____ Raw data
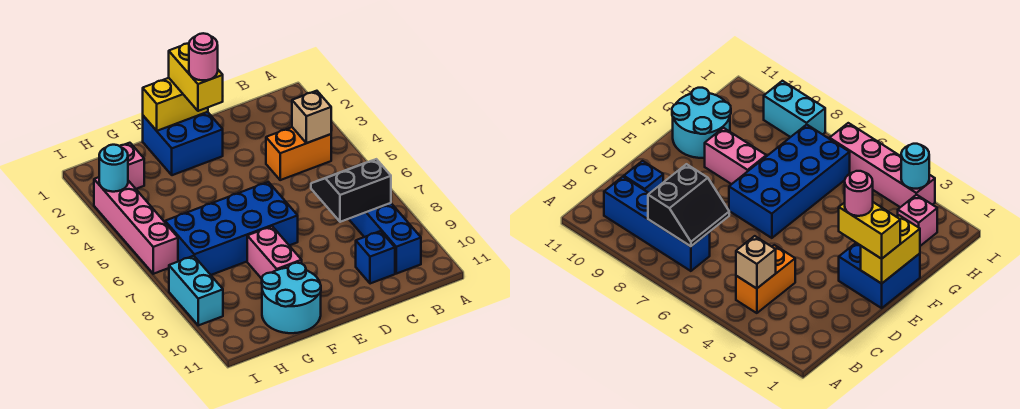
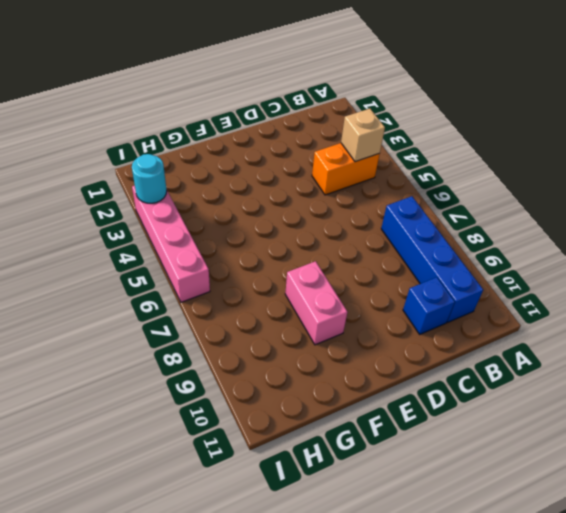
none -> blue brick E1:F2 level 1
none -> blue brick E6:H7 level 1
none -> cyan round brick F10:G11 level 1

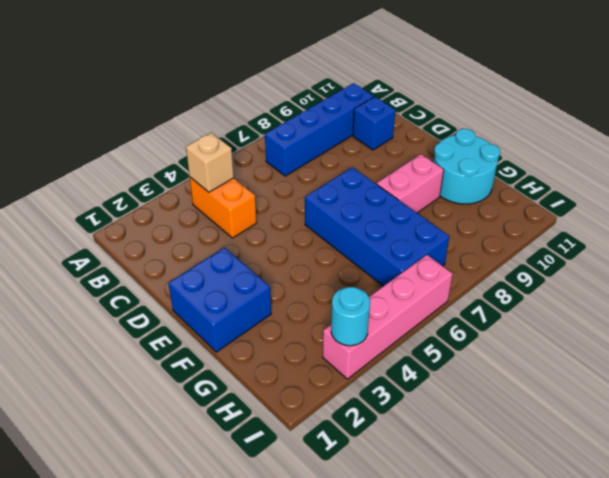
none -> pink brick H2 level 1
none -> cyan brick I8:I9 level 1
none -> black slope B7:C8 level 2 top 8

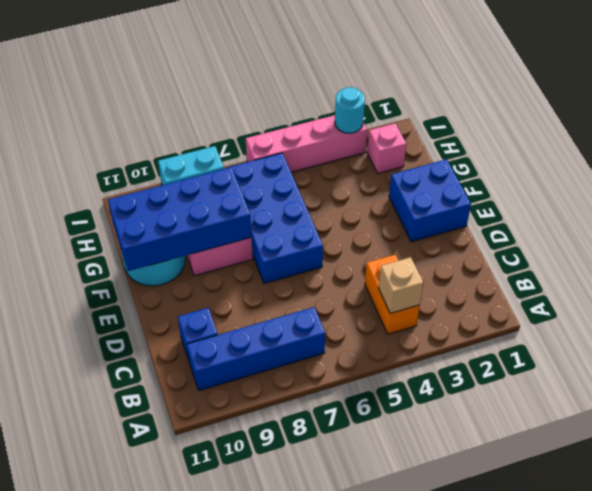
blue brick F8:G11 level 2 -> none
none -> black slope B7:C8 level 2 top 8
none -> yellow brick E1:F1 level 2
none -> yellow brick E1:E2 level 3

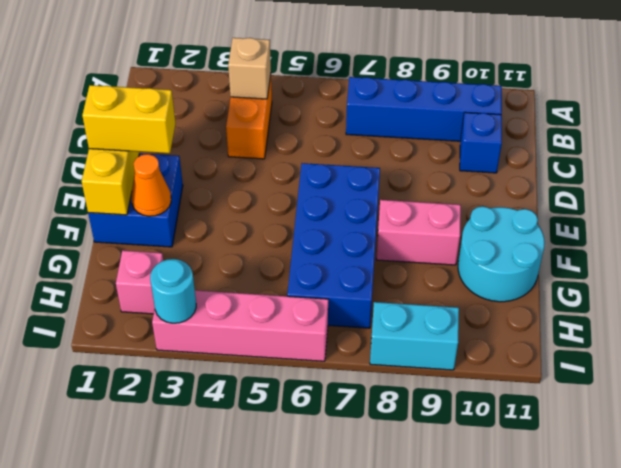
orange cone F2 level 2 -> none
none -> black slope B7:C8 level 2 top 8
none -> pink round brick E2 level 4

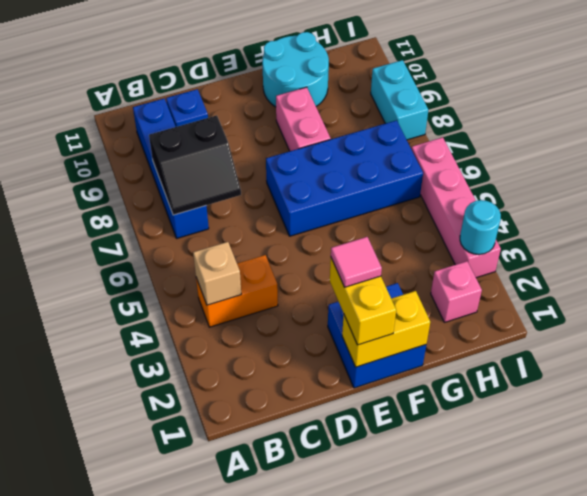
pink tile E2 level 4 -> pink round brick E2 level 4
________
____ Raw data
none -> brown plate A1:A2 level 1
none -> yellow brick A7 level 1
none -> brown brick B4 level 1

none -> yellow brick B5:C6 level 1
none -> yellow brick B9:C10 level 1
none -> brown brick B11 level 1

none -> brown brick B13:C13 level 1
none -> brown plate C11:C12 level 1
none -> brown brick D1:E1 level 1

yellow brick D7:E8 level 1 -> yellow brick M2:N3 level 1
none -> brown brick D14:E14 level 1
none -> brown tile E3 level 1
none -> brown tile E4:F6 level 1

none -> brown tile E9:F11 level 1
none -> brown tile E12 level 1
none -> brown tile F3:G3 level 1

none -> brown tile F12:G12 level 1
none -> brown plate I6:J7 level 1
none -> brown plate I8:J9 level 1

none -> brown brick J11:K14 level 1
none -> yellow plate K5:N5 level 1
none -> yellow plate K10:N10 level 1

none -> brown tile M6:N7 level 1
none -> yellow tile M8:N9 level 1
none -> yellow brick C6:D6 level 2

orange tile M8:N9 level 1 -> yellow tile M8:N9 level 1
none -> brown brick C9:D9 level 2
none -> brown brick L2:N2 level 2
________
____ Raw data
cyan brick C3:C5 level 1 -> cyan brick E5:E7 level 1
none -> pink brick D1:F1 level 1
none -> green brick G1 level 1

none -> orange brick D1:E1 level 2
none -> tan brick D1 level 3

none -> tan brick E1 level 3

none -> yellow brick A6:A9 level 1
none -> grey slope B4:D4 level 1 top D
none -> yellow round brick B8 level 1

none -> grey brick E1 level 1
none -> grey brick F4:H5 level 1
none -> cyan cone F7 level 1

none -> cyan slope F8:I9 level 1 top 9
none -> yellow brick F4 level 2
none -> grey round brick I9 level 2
________
Exercise brief →
From the records above, extract the lines from the one holding "none -> cyan round brick F10:G11 level 1" through the one holding "pink tile E2", word for word; omit the pictures.

Solution to the problem →
none -> cyan round brick F10:G11 level 1

none -> pink brick H2 level 1
none -> cyan brick I8:I9 level 1
none -> black slope B7:C8 level 2 top 8

blue brick F8:G11 level 2 -> none
none -> black slope B7:C8 level 2 top 8
none -> yellow brick E1:F1 level 2
none -> yellow brick E1:E2 level 3

orange cone F2 level 2 -> none
none -> black slope B7:C8 level 2 top 8
none -> pink round brick E2 level 4

pink tile E2 level 4 -> pink round brick E2 level 4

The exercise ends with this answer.